**** Data records ****
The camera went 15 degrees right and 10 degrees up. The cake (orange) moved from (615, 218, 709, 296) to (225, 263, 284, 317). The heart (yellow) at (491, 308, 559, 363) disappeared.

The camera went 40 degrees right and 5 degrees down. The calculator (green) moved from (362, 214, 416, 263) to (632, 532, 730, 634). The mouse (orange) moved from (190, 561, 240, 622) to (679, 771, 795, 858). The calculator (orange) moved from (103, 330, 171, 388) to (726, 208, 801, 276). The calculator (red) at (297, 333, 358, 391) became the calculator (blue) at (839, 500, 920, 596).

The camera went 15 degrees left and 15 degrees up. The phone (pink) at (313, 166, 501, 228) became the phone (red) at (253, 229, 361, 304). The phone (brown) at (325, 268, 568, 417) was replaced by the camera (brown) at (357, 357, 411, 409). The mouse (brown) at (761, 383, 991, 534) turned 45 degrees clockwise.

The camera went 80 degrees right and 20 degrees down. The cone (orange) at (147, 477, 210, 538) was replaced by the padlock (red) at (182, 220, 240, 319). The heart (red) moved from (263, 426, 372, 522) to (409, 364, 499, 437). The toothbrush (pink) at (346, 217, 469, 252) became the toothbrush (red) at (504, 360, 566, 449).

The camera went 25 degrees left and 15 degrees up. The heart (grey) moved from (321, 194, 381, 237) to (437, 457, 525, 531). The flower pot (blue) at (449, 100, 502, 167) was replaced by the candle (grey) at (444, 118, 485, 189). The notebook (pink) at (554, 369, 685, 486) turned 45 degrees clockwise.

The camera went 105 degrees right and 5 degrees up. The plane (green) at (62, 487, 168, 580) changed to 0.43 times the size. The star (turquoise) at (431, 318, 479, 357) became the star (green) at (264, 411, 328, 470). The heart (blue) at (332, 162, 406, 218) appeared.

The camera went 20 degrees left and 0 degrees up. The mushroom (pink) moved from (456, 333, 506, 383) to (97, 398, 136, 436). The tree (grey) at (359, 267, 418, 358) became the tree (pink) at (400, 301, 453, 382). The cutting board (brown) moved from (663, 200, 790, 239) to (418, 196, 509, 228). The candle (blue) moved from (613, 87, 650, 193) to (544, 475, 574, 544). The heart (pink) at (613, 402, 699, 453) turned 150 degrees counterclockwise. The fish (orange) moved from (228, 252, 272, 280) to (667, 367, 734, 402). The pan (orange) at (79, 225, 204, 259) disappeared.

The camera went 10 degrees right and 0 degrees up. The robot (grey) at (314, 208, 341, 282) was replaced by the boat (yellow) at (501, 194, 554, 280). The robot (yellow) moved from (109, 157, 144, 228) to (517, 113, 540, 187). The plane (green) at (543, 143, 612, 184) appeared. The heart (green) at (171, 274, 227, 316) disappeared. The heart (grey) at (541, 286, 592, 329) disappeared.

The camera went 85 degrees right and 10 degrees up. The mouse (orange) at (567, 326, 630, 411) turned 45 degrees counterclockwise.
****
Could you return all of the entries exactly as they stand?

The camera went 15 degrees right and 10 degrees up. The cake (orange) moved from (615, 218, 709, 296) to (225, 263, 284, 317). The heart (yellow) at (491, 308, 559, 363) disappeared.

The camera went 40 degrees right and 5 degrees down. The calculator (green) moved from (362, 214, 416, 263) to (632, 532, 730, 634). The mouse (orange) moved from (190, 561, 240, 622) to (679, 771, 795, 858). The calculator (orange) moved from (103, 330, 171, 388) to (726, 208, 801, 276). The calculator (red) at (297, 333, 358, 391) became the calculator (blue) at (839, 500, 920, 596).

The camera went 15 degrees left and 15 degrees up. The phone (pink) at (313, 166, 501, 228) became the phone (red) at (253, 229, 361, 304). The phone (brown) at (325, 268, 568, 417) was replaced by the camera (brown) at (357, 357, 411, 409). The mouse (brown) at (761, 383, 991, 534) turned 45 degrees clockwise.

The camera went 80 degrees right and 20 degrees down. The cone (orange) at (147, 477, 210, 538) was replaced by the padlock (red) at (182, 220, 240, 319). The heart (red) moved from (263, 426, 372, 522) to (409, 364, 499, 437). The toothbrush (pink) at (346, 217, 469, 252) became the toothbrush (red) at (504, 360, 566, 449).

The camera went 25 degrees left and 15 degrees up. The heart (grey) moved from (321, 194, 381, 237) to (437, 457, 525, 531). The flower pot (blue) at (449, 100, 502, 167) was replaced by the candle (grey) at (444, 118, 485, 189). The notebook (pink) at (554, 369, 685, 486) turned 45 degrees clockwise.

The camera went 105 degrees right and 5 degrees up. The plane (green) at (62, 487, 168, 580) changed to 0.43 times the size. The star (turquoise) at (431, 318, 479, 357) became the star (green) at (264, 411, 328, 470). The heart (blue) at (332, 162, 406, 218) appeared.

The camera went 20 degrees left and 0 degrees up. The mushroom (pink) moved from (456, 333, 506, 383) to (97, 398, 136, 436). The tree (grey) at (359, 267, 418, 358) became the tree (pink) at (400, 301, 453, 382). The cutting board (brown) moved from (663, 200, 790, 239) to (418, 196, 509, 228). The candle (blue) moved from (613, 87, 650, 193) to (544, 475, 574, 544). The heart (pink) at (613, 402, 699, 453) turned 150 degrees counterclockwise. The fish (orange) moved from (228, 252, 272, 280) to (667, 367, 734, 402). The pan (orange) at (79, 225, 204, 259) disappeared.

The camera went 10 degrees right and 0 degrees up. The robot (grey) at (314, 208, 341, 282) was replaced by the boat (yellow) at (501, 194, 554, 280). The robot (yellow) moved from (109, 157, 144, 228) to (517, 113, 540, 187). The plane (green) at (543, 143, 612, 184) appeared. The heart (green) at (171, 274, 227, 316) disappeared. The heart (grey) at (541, 286, 592, 329) disappeared.

The camera went 85 degrees right and 10 degrees up. The mouse (orange) at (567, 326, 630, 411) turned 45 degrees counterclockwise.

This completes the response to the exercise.